» Required action:
Sift the material for lines containing "power", and return them.

» Input:
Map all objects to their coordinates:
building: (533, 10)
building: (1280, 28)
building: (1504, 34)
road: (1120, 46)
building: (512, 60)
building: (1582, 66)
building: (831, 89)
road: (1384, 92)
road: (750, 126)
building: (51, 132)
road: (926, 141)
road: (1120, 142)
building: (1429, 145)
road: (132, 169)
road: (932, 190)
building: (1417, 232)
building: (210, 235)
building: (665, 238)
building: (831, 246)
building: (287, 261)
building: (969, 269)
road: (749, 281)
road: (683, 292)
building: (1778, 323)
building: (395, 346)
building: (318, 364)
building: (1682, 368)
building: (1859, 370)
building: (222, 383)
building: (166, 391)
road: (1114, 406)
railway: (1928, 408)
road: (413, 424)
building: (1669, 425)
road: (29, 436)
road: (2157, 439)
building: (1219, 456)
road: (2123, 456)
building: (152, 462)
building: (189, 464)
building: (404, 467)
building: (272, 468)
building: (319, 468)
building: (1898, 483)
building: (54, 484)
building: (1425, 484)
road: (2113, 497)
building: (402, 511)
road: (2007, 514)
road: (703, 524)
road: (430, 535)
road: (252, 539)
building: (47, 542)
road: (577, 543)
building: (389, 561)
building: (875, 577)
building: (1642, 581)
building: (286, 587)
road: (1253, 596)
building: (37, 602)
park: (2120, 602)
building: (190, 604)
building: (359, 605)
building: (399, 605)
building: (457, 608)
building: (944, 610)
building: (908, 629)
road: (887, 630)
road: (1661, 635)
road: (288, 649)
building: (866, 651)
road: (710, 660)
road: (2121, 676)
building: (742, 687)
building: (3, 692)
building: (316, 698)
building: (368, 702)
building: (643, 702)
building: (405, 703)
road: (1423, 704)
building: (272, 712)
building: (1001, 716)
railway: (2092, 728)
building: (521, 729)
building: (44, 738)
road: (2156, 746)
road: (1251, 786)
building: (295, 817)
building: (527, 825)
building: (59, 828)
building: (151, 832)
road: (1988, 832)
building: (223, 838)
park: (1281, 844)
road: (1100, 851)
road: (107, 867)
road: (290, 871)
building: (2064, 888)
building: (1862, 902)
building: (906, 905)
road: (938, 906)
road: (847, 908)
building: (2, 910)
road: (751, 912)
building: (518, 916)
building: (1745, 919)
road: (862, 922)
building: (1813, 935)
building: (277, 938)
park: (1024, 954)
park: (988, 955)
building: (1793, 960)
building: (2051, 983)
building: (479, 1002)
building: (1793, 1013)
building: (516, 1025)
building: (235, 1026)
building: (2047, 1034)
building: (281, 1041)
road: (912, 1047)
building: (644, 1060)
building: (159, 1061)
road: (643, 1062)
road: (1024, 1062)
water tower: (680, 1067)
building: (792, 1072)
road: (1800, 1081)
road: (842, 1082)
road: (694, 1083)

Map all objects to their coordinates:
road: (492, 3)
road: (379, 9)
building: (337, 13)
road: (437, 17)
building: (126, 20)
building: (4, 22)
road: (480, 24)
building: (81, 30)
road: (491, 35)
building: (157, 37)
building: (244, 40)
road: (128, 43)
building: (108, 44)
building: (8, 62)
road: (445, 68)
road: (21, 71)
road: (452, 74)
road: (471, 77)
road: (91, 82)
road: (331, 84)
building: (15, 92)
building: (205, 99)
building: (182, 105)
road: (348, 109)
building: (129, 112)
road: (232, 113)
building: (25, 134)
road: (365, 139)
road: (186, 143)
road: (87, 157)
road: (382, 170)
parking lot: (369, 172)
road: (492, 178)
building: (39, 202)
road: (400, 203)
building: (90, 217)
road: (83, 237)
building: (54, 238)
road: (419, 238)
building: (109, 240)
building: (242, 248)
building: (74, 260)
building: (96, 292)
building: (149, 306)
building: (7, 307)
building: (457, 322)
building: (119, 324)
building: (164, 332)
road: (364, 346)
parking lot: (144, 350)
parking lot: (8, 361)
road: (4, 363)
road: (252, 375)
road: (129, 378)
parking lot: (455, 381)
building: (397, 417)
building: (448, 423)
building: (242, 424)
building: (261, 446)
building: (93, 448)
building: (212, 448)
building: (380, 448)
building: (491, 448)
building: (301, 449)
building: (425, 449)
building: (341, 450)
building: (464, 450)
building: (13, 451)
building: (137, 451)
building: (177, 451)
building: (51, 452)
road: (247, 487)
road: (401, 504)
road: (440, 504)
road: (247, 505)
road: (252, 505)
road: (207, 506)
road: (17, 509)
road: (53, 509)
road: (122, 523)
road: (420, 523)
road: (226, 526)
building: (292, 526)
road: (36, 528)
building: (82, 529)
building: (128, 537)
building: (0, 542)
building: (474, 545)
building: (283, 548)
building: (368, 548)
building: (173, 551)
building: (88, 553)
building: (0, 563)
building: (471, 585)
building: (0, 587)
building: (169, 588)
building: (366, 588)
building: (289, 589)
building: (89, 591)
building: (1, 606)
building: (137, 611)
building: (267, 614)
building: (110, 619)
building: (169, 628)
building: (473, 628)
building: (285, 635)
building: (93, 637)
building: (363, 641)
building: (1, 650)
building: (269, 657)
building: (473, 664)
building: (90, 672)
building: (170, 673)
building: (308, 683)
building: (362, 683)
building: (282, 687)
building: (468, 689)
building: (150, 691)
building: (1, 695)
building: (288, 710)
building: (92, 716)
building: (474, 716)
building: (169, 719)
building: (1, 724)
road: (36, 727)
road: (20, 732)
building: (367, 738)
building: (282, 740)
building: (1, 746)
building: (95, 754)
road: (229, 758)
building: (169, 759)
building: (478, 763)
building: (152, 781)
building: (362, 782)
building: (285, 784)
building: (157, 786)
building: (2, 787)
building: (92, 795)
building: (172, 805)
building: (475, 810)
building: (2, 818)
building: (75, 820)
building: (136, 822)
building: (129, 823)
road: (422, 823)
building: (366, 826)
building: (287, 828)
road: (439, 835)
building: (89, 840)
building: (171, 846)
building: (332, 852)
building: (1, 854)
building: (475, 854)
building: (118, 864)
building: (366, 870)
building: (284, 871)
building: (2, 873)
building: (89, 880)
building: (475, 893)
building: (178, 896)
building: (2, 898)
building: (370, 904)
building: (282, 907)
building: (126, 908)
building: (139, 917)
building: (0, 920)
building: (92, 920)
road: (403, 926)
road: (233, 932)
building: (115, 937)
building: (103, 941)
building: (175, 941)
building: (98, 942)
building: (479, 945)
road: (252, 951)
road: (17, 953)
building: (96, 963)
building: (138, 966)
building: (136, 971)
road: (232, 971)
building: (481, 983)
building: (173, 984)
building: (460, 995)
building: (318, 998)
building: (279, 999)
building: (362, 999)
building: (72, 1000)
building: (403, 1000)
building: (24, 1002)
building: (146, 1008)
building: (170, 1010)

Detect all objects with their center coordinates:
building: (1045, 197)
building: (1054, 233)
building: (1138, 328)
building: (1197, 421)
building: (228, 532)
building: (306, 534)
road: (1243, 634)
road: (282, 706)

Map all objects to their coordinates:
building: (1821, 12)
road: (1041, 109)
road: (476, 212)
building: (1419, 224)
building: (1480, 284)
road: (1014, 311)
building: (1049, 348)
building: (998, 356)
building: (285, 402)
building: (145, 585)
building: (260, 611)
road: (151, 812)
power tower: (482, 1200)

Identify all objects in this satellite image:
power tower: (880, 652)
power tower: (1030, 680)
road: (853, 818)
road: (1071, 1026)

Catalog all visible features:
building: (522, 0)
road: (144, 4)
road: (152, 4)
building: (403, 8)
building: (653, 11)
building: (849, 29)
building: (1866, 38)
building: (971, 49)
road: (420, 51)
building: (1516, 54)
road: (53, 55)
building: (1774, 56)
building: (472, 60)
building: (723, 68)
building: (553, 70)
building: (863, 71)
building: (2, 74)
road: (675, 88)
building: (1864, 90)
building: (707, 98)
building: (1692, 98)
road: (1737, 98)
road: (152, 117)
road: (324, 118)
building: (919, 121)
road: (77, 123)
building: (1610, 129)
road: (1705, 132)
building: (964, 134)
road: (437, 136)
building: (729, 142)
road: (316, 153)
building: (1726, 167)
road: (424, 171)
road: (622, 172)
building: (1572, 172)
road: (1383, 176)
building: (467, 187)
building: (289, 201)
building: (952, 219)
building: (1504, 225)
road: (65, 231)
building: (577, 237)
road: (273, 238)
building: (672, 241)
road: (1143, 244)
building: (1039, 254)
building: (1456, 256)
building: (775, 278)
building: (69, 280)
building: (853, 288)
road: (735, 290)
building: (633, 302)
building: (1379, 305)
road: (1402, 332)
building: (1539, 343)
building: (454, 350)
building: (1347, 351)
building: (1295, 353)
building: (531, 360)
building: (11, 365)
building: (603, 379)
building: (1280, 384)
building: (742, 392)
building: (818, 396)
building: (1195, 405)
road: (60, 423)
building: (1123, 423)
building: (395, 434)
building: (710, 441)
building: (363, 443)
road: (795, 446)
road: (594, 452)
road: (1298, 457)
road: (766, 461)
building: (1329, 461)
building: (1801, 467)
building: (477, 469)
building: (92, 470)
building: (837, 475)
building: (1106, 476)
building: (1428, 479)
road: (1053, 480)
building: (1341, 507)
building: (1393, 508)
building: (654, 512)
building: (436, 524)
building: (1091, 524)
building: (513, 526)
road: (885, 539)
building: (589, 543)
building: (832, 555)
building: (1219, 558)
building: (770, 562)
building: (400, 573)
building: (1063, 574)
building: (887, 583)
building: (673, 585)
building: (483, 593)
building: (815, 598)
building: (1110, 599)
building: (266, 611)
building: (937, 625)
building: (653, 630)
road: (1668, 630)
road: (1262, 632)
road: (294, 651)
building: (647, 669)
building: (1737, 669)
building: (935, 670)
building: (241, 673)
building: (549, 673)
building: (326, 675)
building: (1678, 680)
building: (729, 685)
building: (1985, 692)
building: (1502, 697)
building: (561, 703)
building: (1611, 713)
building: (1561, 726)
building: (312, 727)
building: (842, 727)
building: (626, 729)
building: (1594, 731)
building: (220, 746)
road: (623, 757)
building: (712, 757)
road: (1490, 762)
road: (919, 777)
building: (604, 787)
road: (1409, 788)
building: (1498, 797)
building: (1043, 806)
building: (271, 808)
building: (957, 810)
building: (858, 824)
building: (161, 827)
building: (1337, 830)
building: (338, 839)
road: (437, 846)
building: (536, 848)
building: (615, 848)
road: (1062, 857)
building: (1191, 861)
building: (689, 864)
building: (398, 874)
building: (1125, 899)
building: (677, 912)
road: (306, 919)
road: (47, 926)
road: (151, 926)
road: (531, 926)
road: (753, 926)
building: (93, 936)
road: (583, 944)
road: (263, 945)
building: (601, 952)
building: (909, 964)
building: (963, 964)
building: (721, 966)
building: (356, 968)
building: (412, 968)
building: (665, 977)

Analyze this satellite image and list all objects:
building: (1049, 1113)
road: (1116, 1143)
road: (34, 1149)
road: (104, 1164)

» Solution to the problem:
power tower: (482, 1200)
power tower: (880, 652)
power tower: (1030, 680)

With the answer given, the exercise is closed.